Exactly how many lines in the data below contain the string "cyan"? Give that number and nothing else.
-------- Exercise material --------
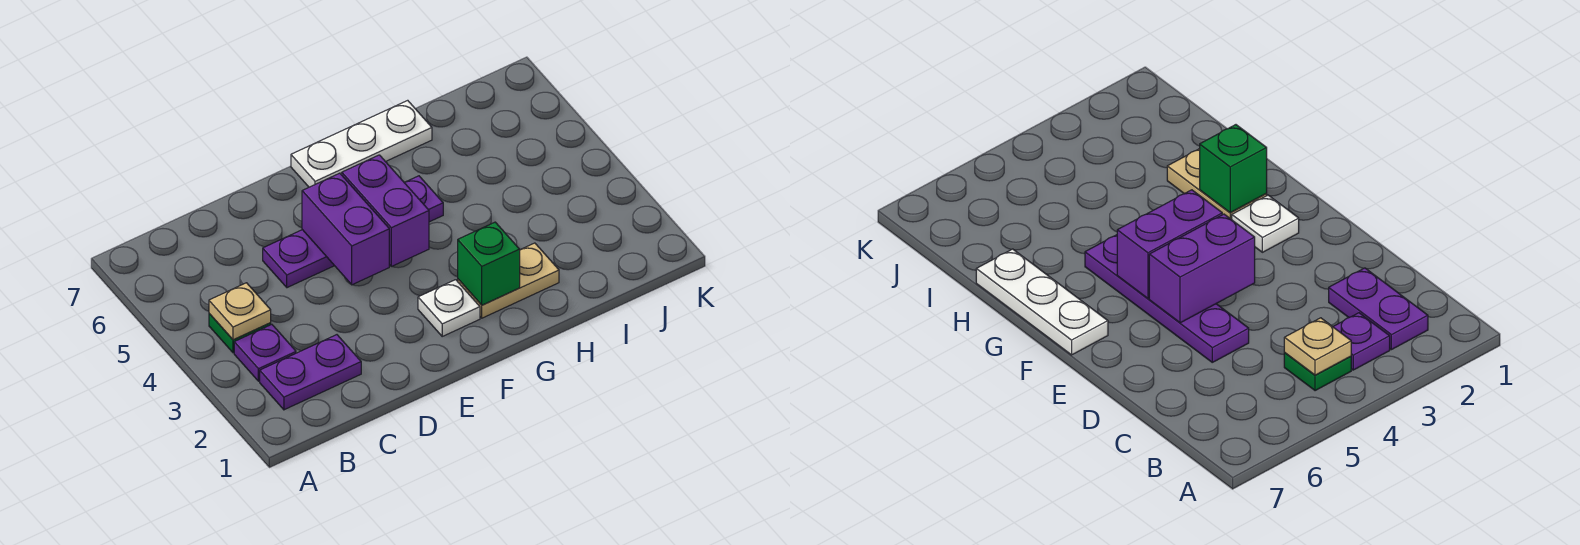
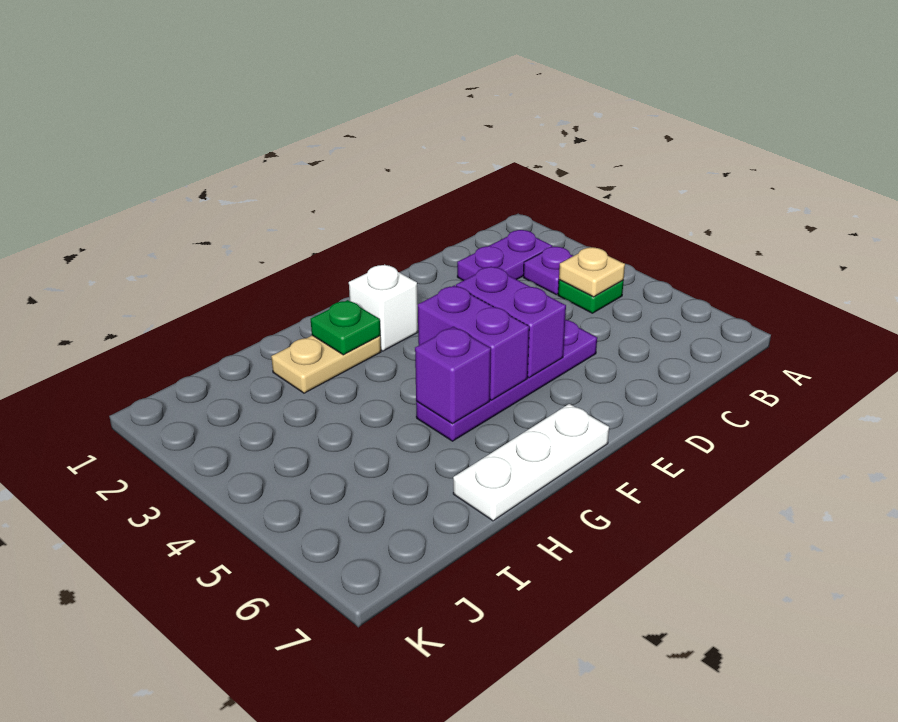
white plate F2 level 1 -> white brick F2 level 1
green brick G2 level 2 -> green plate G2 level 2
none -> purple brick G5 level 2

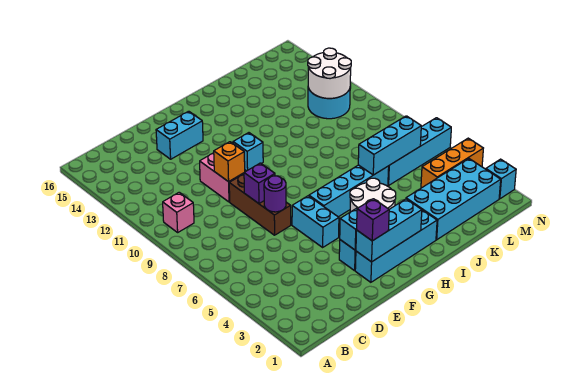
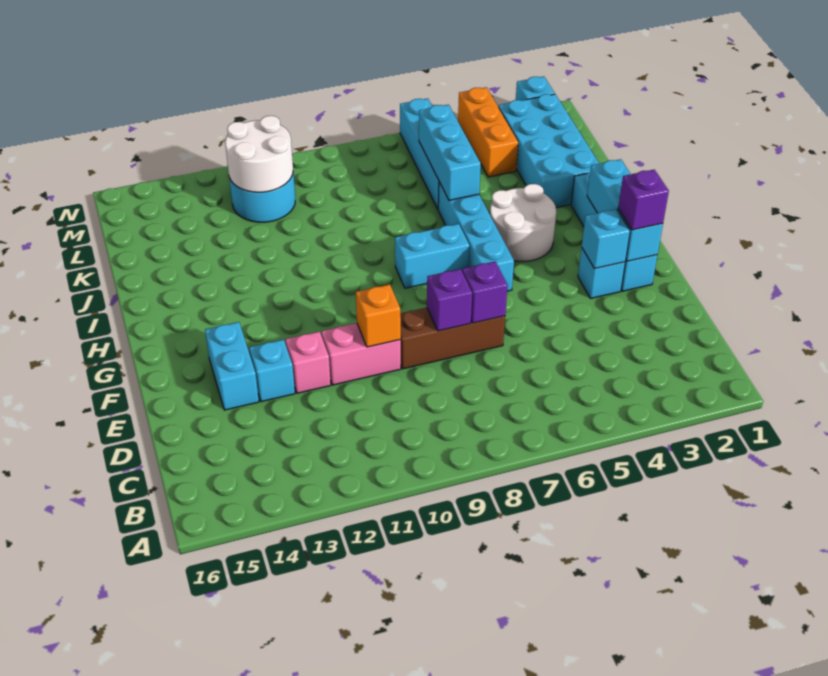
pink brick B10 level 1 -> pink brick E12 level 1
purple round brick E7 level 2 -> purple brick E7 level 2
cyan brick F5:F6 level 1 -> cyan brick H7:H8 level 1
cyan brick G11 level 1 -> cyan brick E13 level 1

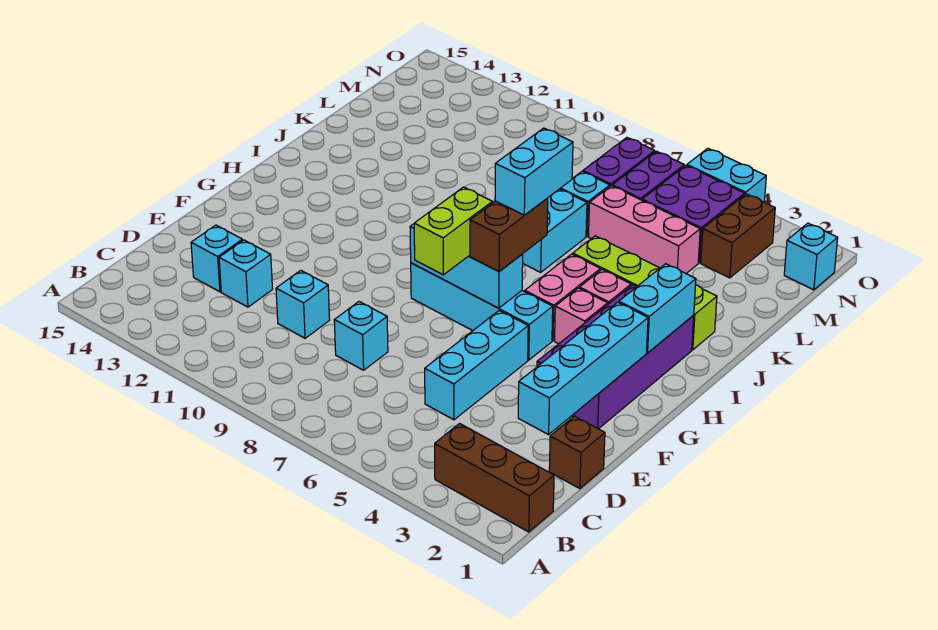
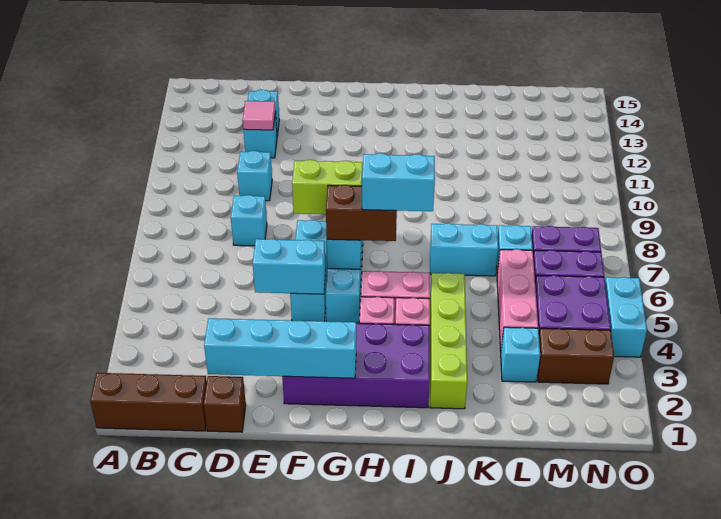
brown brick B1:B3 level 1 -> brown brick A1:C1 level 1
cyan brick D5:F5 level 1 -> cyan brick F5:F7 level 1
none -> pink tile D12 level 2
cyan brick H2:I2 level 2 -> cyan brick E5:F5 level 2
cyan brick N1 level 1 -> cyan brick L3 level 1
--------
> _Written response_
5